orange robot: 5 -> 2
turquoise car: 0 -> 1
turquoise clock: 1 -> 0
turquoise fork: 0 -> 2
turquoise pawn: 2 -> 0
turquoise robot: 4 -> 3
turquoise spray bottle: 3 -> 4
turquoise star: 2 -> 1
==
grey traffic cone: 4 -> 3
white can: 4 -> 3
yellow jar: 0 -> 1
...
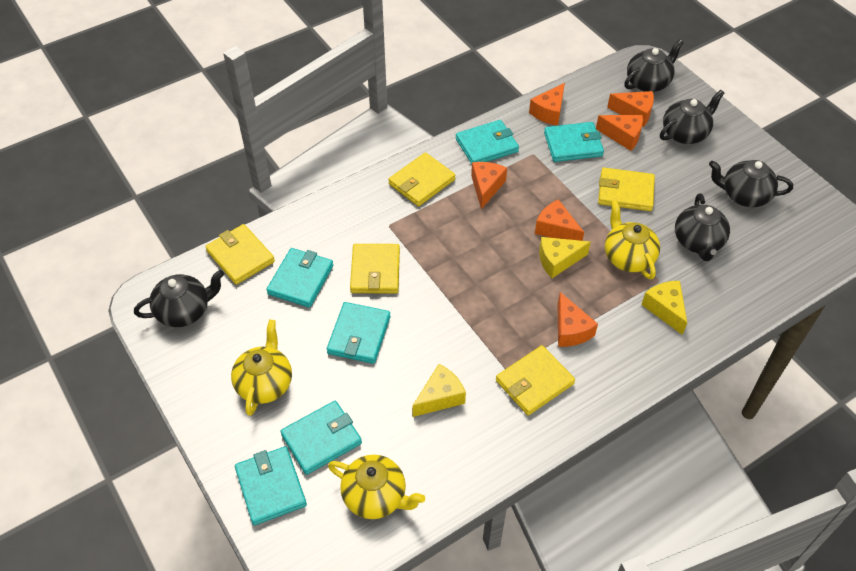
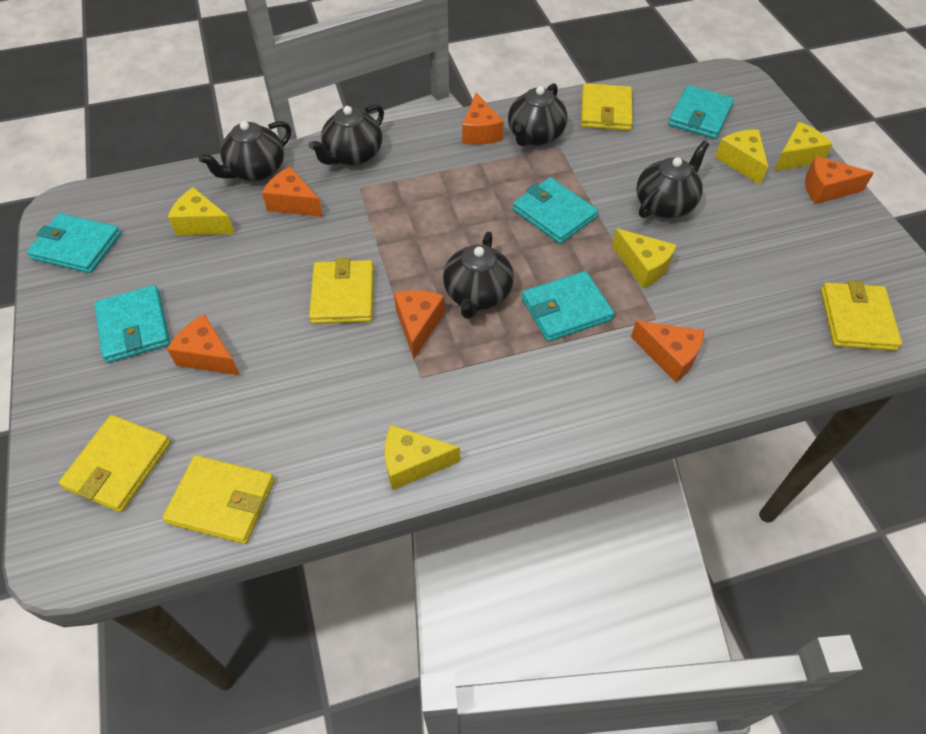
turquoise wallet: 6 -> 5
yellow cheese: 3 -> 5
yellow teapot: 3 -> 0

> Task statement:
Work through the data and report how many of its lines hold the word "turquoise", giving only the figure.

> Solution to the exercise:
8